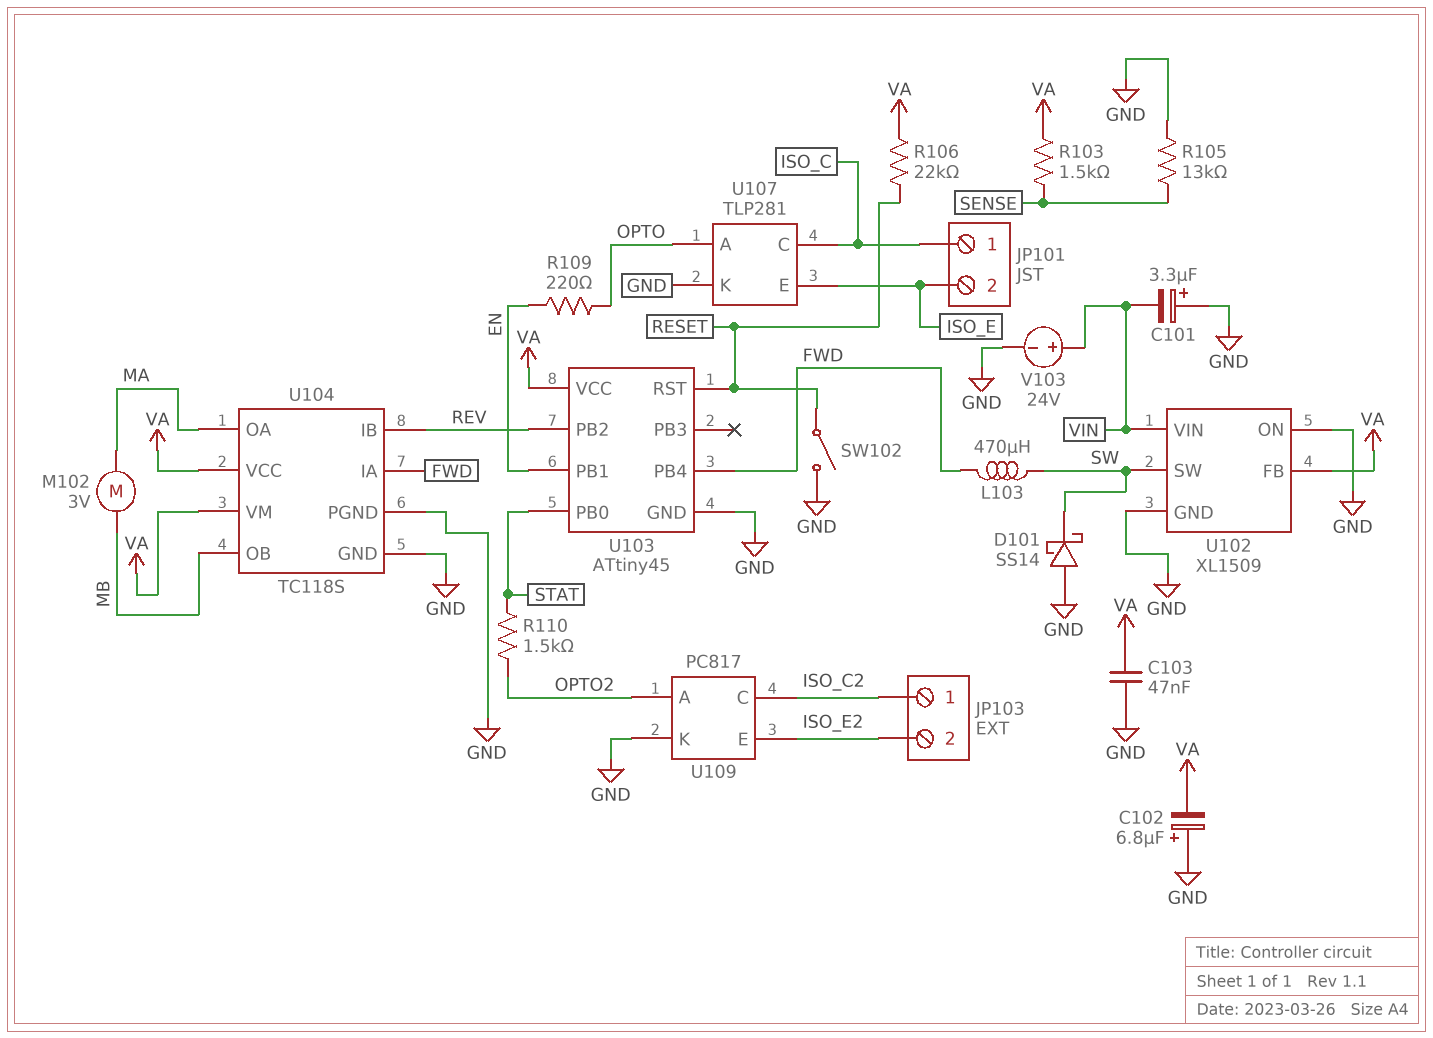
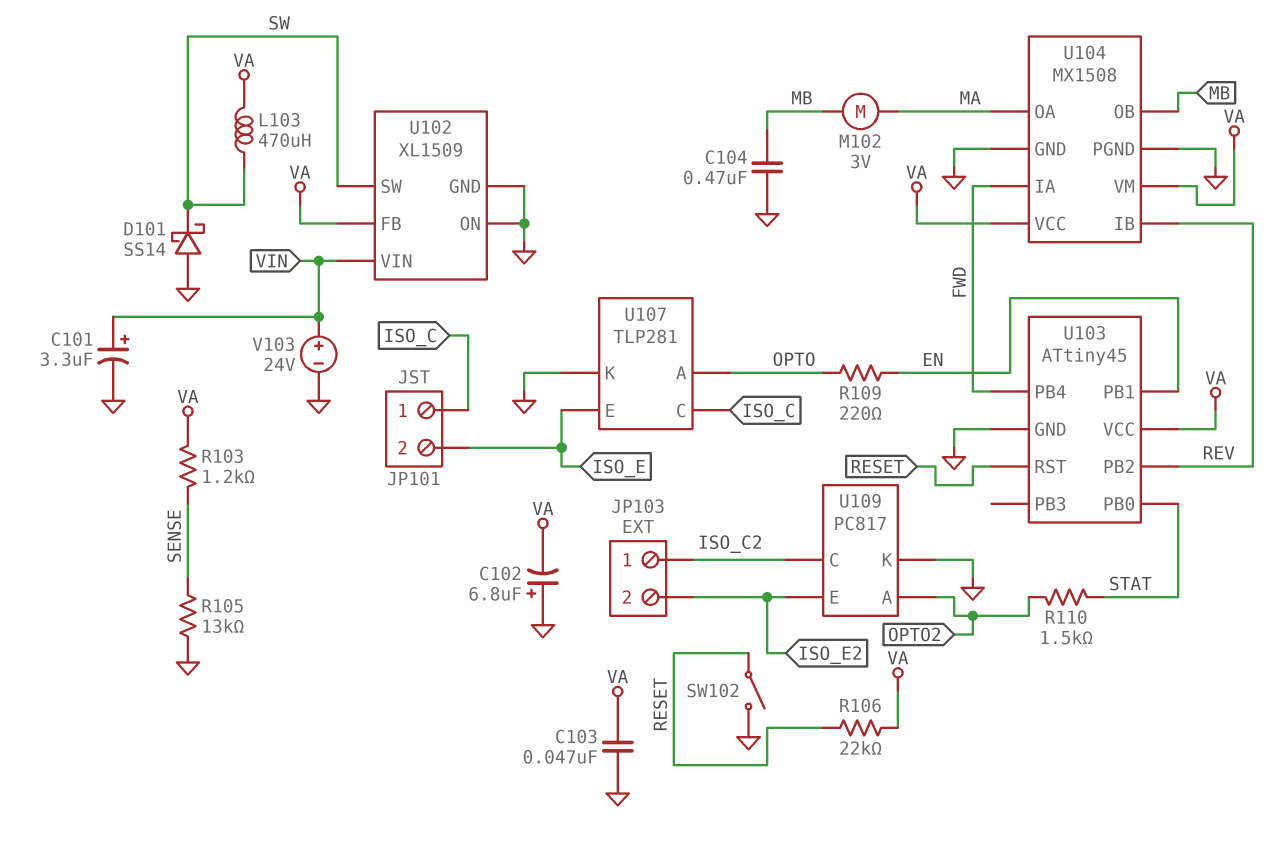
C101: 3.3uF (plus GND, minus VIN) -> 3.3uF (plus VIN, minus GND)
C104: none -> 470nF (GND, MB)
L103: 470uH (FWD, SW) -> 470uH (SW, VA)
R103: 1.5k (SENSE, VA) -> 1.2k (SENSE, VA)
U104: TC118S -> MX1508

**TASK:** Copy out all the entries exactly. Images stay out of the copy.

**RESPONSE TO THE TASK:**
C101: 3.3uF (plus GND, minus VIN) -> 3.3uF (plus VIN, minus GND)
C104: none -> 470nF (GND, MB)
L103: 470uH (FWD, SW) -> 470uH (SW, VA)
R103: 1.5k (SENSE, VA) -> 1.2k (SENSE, VA)
U104: TC118S -> MX1508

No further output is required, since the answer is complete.